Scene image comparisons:

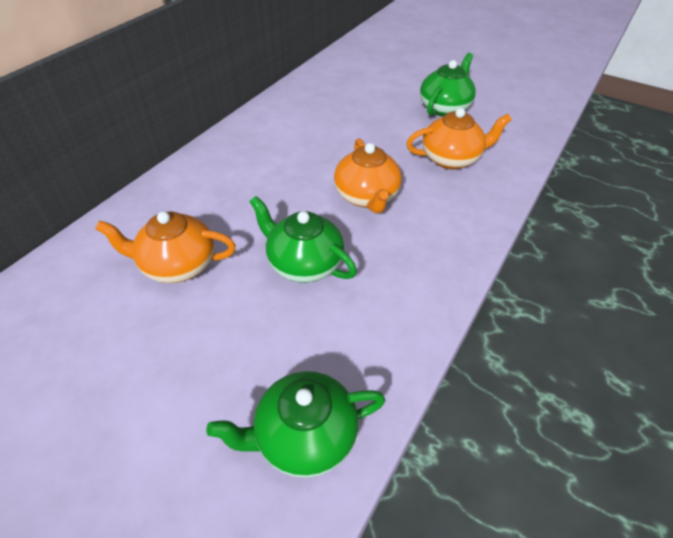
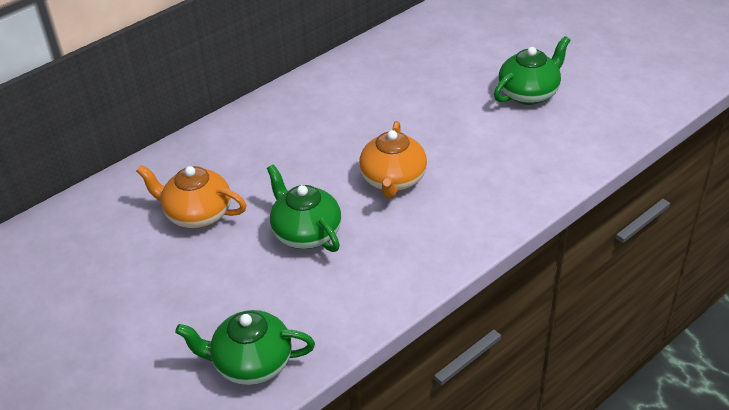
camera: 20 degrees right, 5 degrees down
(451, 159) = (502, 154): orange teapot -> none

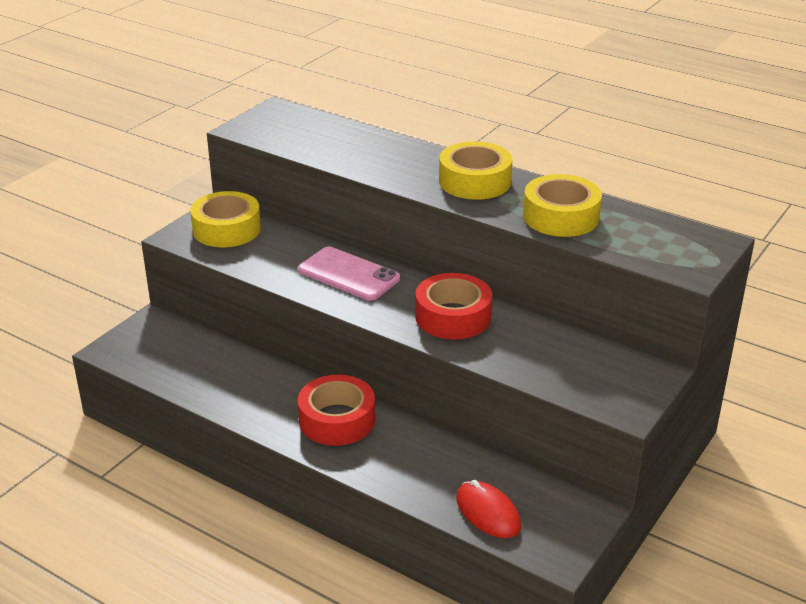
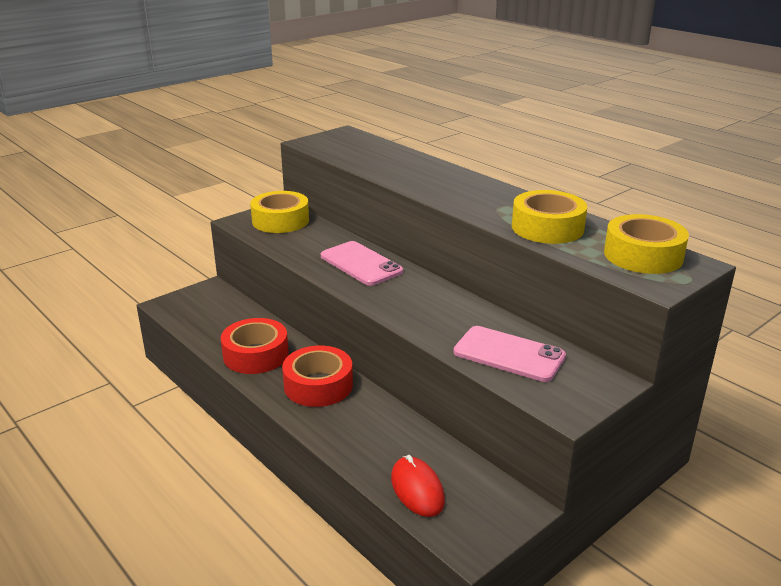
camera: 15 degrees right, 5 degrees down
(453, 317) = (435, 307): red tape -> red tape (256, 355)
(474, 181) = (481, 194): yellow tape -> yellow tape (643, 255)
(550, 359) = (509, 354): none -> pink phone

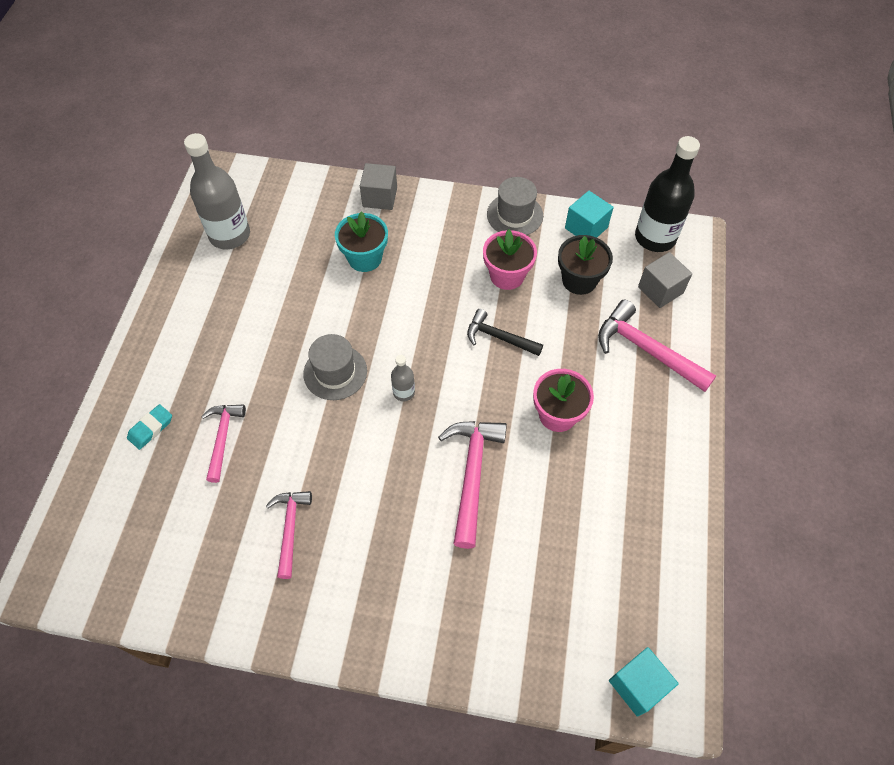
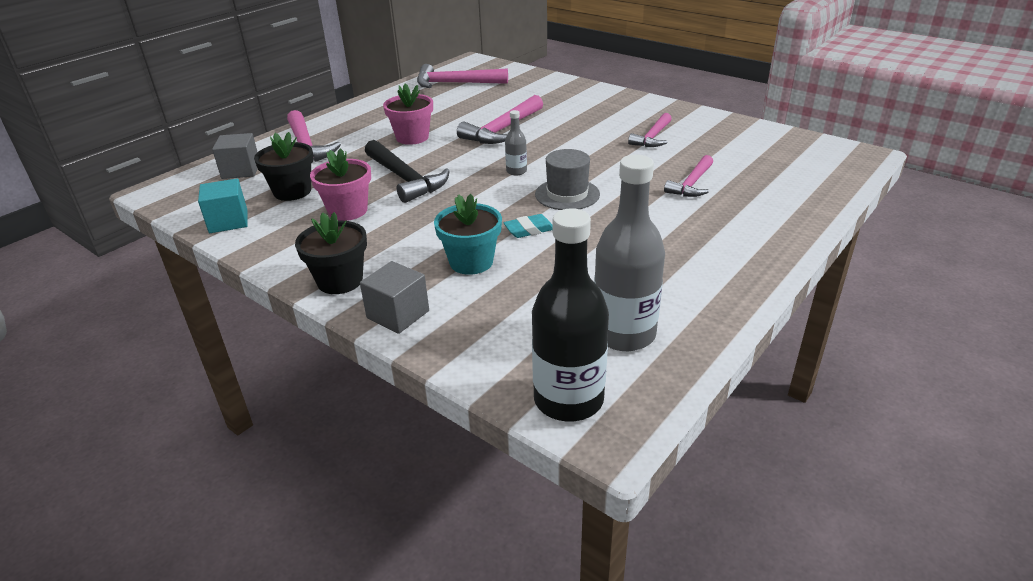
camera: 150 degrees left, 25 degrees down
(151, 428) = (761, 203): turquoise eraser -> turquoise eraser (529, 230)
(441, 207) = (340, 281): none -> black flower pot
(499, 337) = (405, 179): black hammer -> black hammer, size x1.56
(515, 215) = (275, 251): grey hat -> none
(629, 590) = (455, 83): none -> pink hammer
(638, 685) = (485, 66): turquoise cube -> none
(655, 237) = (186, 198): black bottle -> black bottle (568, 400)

§ **Problem to solve**
Go through the records and copy each line with "right" in it.

§ **Exercise result**
camera: 20 degrees right, 5 degrees down
camera: 15 degrees right, 5 degrees down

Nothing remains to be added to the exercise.